What the exercise asks:
Write out, from the entries below, exactly the lines that run between the lines holding "(461, 415) = (494, 466): grey" and "(481, 453) = (220, 363): yellow", inclusive, and stop there.

START Task material

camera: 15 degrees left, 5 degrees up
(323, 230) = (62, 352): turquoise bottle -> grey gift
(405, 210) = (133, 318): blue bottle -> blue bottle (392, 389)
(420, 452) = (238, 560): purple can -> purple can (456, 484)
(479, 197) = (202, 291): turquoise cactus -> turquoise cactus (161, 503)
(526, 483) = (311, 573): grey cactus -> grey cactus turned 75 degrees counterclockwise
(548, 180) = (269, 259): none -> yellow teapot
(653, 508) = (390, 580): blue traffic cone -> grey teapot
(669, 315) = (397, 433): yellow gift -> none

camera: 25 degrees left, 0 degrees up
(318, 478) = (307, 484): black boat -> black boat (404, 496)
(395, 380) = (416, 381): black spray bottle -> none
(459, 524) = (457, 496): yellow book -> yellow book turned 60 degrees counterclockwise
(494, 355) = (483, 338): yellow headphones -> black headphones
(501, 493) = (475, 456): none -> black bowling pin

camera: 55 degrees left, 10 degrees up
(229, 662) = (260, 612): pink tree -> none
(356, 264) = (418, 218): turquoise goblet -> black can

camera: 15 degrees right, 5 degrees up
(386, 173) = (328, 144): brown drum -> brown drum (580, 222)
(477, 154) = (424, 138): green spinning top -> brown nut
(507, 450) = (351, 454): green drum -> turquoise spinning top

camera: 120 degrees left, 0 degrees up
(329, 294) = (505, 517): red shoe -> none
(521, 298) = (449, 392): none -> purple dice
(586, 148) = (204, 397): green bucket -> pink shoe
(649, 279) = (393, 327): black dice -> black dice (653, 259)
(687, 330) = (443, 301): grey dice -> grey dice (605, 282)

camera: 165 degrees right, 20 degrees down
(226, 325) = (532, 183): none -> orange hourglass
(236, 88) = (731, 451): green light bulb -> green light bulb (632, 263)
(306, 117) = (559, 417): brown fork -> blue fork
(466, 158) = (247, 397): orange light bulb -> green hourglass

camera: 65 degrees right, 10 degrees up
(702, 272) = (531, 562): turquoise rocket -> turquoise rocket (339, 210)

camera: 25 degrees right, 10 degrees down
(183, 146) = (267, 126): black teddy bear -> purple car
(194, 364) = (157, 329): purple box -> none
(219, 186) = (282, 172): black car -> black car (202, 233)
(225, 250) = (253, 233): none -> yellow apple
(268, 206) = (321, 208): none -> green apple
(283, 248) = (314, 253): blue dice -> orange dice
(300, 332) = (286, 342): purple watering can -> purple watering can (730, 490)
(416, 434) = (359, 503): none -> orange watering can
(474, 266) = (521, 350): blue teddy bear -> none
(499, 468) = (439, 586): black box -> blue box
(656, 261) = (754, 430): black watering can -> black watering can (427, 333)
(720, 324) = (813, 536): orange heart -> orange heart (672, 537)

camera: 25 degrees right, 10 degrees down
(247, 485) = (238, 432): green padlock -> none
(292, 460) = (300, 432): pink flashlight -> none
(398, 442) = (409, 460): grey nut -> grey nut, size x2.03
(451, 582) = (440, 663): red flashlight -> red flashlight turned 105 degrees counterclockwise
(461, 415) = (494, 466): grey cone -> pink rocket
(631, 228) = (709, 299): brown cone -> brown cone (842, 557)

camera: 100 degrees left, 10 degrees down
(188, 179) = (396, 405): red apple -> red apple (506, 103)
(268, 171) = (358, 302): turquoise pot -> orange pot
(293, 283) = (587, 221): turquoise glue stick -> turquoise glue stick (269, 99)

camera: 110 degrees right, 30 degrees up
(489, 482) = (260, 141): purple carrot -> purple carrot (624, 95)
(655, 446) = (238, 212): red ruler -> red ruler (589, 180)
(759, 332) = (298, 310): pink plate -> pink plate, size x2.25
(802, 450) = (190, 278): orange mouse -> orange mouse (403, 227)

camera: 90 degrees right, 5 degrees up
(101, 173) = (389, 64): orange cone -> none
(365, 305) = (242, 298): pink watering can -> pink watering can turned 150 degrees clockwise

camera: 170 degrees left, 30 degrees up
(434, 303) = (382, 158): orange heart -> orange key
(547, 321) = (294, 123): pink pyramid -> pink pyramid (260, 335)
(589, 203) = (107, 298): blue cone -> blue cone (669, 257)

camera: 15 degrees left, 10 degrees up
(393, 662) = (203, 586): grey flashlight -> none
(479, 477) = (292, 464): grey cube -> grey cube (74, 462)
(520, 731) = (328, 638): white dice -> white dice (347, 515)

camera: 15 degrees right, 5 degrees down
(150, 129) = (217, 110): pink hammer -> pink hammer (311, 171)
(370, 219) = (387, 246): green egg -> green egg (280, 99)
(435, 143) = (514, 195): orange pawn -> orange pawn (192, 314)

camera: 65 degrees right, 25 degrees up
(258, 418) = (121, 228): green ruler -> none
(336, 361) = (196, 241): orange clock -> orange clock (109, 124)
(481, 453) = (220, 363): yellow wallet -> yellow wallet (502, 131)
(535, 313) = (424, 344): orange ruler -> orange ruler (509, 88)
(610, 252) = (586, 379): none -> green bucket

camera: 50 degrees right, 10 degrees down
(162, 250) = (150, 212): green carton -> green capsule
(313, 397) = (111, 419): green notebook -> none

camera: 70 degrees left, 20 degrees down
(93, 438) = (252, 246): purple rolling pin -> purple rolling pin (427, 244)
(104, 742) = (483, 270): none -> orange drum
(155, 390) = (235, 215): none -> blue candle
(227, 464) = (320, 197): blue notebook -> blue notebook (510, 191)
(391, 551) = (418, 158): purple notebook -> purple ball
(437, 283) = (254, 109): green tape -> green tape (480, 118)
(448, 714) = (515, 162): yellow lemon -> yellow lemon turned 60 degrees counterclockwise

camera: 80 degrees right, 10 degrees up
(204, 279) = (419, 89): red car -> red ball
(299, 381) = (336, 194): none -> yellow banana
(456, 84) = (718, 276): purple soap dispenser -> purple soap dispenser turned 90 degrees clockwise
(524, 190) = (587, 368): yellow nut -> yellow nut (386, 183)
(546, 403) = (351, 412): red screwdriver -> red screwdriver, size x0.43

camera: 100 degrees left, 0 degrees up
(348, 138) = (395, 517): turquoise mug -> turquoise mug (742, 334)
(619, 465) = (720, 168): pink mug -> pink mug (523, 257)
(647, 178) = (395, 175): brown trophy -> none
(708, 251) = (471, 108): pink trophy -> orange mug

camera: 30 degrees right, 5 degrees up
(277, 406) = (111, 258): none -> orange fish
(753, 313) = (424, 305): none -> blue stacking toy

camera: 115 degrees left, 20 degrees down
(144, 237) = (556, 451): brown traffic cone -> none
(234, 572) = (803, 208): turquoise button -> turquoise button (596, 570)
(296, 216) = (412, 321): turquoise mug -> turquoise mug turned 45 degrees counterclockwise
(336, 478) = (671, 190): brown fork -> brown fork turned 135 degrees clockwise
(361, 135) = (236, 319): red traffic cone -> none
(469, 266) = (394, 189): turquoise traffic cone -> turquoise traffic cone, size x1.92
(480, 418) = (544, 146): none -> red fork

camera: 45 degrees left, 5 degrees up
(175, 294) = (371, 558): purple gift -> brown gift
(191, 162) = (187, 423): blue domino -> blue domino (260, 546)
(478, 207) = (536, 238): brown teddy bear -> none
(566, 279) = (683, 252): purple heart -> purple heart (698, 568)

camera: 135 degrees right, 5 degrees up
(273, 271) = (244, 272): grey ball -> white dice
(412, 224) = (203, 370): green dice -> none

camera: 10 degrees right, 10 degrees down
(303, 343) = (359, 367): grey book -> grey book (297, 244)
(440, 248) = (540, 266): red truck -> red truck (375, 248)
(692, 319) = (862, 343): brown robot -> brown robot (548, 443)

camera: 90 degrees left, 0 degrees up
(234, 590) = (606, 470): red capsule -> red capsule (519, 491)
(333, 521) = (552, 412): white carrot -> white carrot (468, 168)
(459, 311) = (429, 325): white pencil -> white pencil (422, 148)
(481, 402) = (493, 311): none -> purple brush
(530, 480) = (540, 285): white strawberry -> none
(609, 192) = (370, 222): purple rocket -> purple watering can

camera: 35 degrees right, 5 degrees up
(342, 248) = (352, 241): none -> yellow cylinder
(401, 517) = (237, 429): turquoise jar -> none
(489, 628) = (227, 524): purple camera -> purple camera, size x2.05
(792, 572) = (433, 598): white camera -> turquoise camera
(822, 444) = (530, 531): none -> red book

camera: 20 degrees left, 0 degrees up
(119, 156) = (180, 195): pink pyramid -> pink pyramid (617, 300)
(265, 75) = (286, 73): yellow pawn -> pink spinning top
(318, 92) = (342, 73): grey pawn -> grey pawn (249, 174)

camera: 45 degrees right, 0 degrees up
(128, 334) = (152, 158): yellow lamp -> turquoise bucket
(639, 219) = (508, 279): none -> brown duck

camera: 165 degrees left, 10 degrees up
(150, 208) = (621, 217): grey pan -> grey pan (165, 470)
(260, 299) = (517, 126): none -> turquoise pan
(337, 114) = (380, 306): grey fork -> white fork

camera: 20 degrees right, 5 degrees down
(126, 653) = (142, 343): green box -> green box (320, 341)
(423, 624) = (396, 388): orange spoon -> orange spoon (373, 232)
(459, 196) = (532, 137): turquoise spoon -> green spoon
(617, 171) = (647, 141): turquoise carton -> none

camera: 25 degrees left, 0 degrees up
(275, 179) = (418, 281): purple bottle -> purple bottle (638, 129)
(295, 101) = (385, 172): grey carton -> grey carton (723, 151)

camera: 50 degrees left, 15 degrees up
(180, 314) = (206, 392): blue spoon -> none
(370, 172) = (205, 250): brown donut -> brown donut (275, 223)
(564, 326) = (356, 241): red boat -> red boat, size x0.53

END Task material

Solution to the problem:
(461, 415) = (494, 466): grey cone -> pink rocket
(631, 228) = (709, 299): brown cone -> brown cone (842, 557)

camera: 100 degrees left, 10 degrees down
(188, 179) = (396, 405): red apple -> red apple (506, 103)
(268, 171) = (358, 302): turquoise pot -> orange pot
(293, 283) = (587, 221): turquoise glue stick -> turquoise glue stick (269, 99)

camera: 110 degrees right, 30 degrees up
(489, 482) = (260, 141): purple carrot -> purple carrot (624, 95)
(655, 446) = (238, 212): red ruler -> red ruler (589, 180)
(759, 332) = (298, 310): pink plate -> pink plate, size x2.25
(802, 450) = (190, 278): orange mouse -> orange mouse (403, 227)

camera: 90 degrees right, 5 degrees up
(101, 173) = (389, 64): orange cone -> none
(365, 305) = (242, 298): pink watering can -> pink watering can turned 150 degrees clockwise

camera: 170 degrees left, 30 degrees up
(434, 303) = (382, 158): orange heart -> orange key
(547, 321) = (294, 123): pink pyramid -> pink pyramid (260, 335)
(589, 203) = (107, 298): blue cone -> blue cone (669, 257)

camera: 15 degrees left, 10 degrees up
(393, 662) = (203, 586): grey flashlight -> none
(479, 477) = (292, 464): grey cube -> grey cube (74, 462)
(520, 731) = (328, 638): white dice -> white dice (347, 515)

camera: 15 degrees right, 5 degrees down
(150, 129) = (217, 110): pink hammer -> pink hammer (311, 171)
(370, 219) = (387, 246): green egg -> green egg (280, 99)
(435, 143) = (514, 195): orange pawn -> orange pawn (192, 314)

camera: 65 degrees right, 25 degrees up
(258, 418) = (121, 228): green ruler -> none
(336, 361) = (196, 241): orange clock -> orange clock (109, 124)
(481, 453) = (220, 363): yellow wallet -> yellow wallet (502, 131)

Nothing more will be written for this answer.